* **Data block**
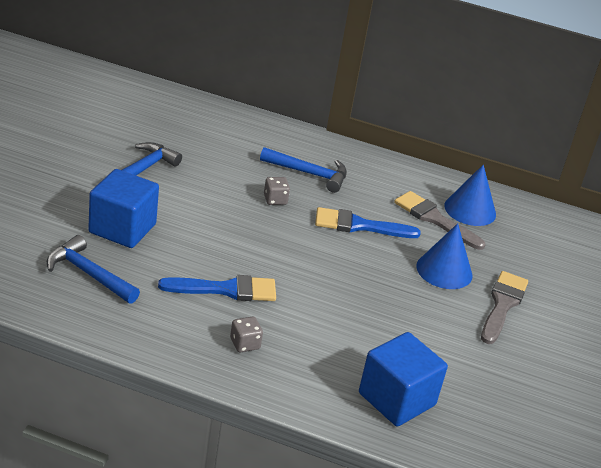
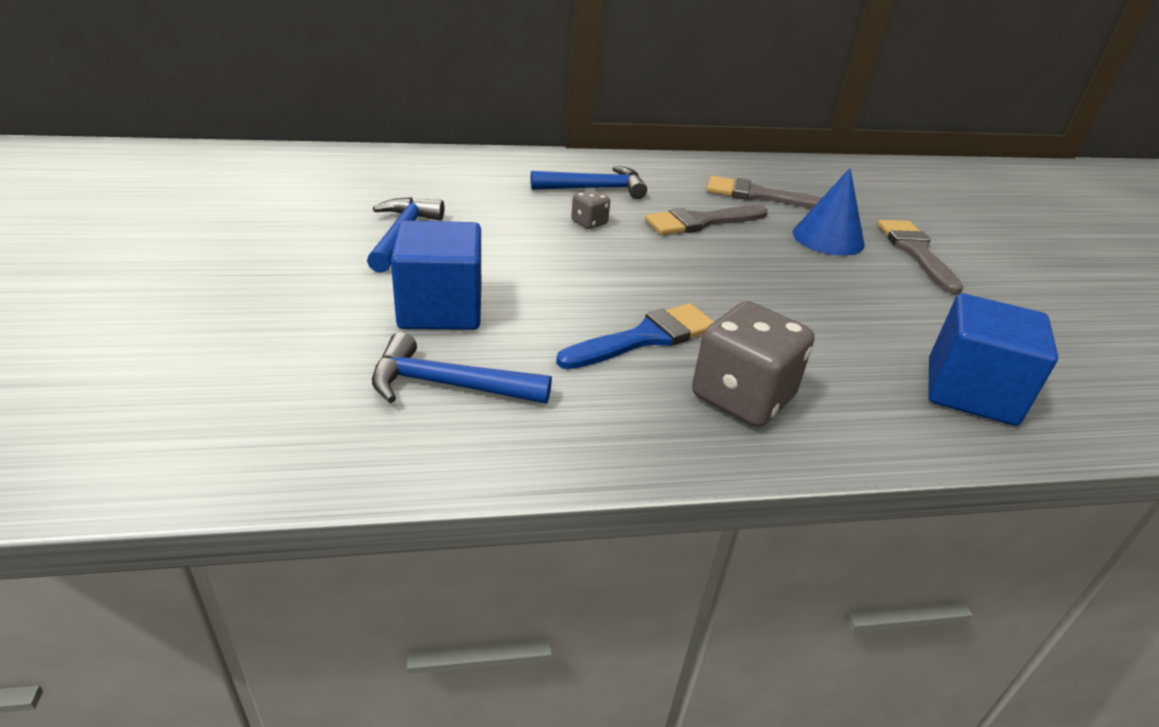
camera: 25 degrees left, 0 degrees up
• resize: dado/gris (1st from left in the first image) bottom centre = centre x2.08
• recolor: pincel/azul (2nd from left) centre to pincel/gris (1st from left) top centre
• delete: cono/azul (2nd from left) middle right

* **What to produce**
Write out the whole listing above exactly; do not include the pictures.

* **Exercise answer**
camera: 25 degrees left, 0 degrees up
• resize: dado/gris (1st from left in the first image) bottom centre = centre x2.08
• recolor: pincel/azul (2nd from left) centre to pincel/gris (1st from left) top centre
• delete: cono/azul (2nd from left) middle right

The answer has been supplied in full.